Task to carry out = The answer must consist of every line in the records below that contains the string "yellow".

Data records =
○ ○ ○ ○ ○ ○ ○

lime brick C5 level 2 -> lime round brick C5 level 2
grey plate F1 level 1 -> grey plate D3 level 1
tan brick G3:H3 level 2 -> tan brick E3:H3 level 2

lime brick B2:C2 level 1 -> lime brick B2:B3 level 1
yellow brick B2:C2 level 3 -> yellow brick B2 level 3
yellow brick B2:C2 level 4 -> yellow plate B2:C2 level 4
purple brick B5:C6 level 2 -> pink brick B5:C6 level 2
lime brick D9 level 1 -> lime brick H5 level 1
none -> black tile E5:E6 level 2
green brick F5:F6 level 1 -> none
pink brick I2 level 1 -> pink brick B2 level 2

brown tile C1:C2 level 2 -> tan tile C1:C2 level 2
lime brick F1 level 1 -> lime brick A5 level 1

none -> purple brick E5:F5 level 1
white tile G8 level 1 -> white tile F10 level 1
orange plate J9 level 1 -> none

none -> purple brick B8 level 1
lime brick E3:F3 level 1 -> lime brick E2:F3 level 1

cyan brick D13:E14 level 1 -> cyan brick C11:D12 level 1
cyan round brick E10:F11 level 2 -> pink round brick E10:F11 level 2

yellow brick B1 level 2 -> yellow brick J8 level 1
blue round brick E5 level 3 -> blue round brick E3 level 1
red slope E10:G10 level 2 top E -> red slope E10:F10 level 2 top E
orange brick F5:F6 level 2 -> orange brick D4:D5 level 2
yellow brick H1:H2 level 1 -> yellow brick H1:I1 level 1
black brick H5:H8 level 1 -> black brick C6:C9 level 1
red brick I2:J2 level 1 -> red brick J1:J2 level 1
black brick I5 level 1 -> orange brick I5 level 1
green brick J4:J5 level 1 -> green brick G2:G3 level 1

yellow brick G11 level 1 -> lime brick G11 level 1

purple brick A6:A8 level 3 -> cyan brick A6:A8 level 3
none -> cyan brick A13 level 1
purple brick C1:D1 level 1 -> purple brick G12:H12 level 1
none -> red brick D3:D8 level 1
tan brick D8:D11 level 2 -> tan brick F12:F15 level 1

○ ○ ○ ○ ○ ○ ○

Problem solution =
yellow brick B2:C2 level 3 -> yellow brick B2 level 3
yellow brick B2:C2 level 4 -> yellow plate B2:C2 level 4
yellow brick B1 level 2 -> yellow brick J8 level 1
yellow brick H1:H2 level 1 -> yellow brick H1:I1 level 1
yellow brick G11 level 1 -> lime brick G11 level 1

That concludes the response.